** Records to process follows **
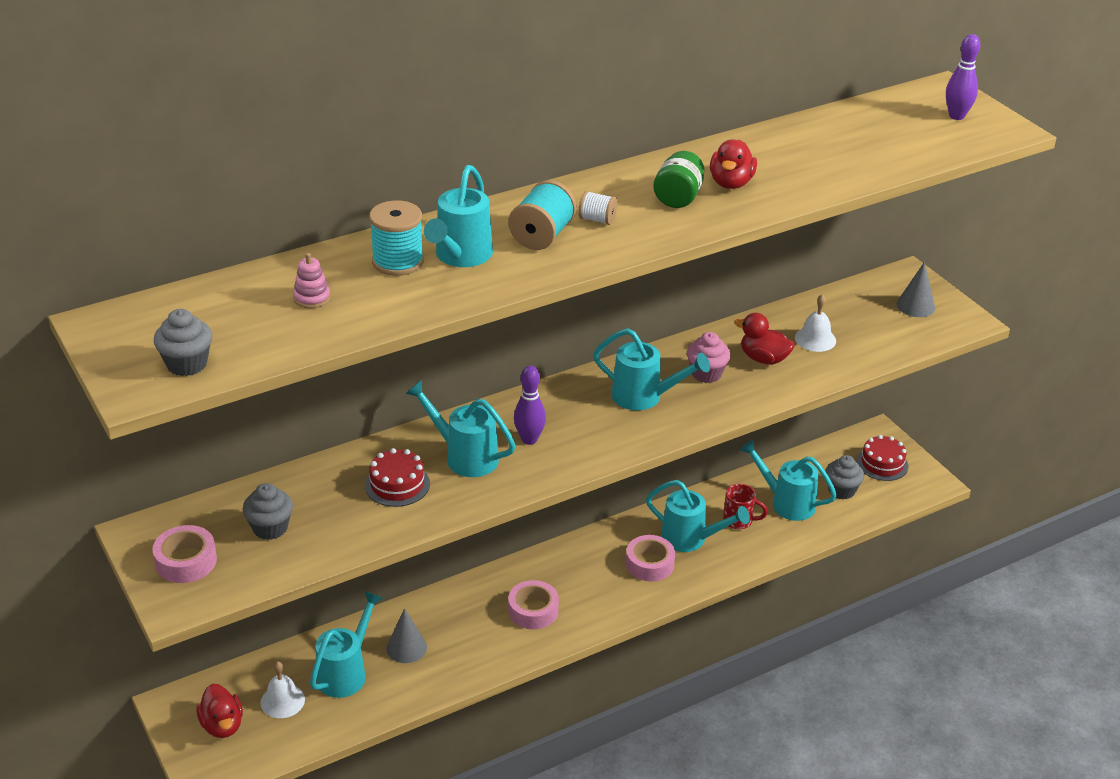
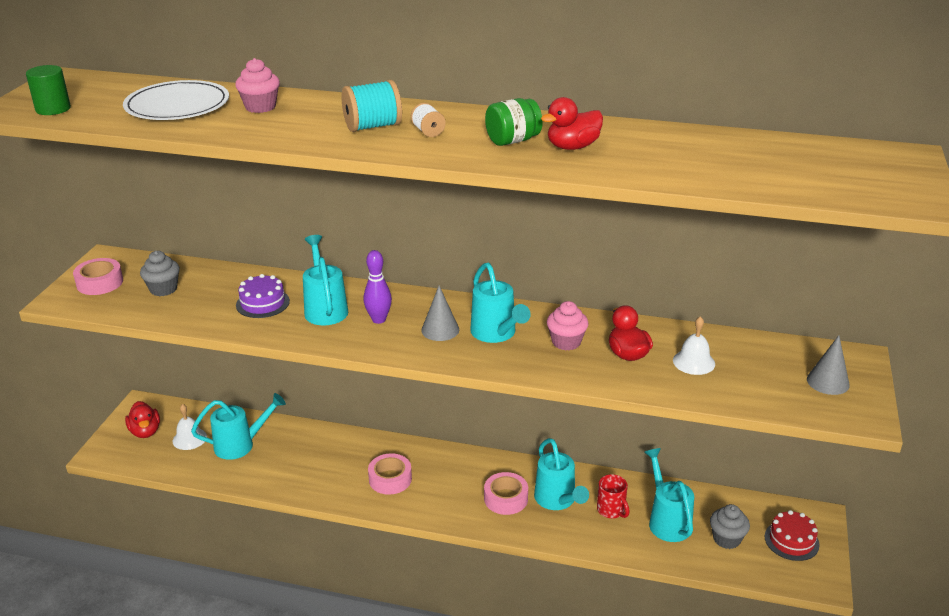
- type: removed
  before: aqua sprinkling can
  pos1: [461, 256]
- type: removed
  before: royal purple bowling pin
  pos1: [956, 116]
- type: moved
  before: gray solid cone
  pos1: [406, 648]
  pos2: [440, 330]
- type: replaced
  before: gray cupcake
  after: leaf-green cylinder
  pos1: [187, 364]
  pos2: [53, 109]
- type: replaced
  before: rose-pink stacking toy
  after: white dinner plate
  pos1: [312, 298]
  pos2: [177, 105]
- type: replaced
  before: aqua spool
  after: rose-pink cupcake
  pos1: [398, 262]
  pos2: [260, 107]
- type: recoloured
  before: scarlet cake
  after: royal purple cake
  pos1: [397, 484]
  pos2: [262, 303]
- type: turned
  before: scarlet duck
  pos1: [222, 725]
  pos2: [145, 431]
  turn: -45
** End of Records to process **
**Work required**
Restate the records above in full and word for word, but do not carry over any pictures.

**Solution to this exercise**
- type: removed
  before: aqua sprinkling can
  pos1: [461, 256]
- type: removed
  before: royal purple bowling pin
  pos1: [956, 116]
- type: moved
  before: gray solid cone
  pos1: [406, 648]
  pos2: [440, 330]
- type: replaced
  before: gray cupcake
  after: leaf-green cylinder
  pos1: [187, 364]
  pos2: [53, 109]
- type: replaced
  before: rose-pink stacking toy
  after: white dinner plate
  pos1: [312, 298]
  pos2: [177, 105]
- type: replaced
  before: aqua spool
  after: rose-pink cupcake
  pos1: [398, 262]
  pos2: [260, 107]
- type: recoloured
  before: scarlet cake
  after: royal purple cake
  pos1: [397, 484]
  pos2: [262, 303]
- type: turned
  before: scarlet duck
  pos1: [222, 725]
  pos2: [145, 431]
  turn: -45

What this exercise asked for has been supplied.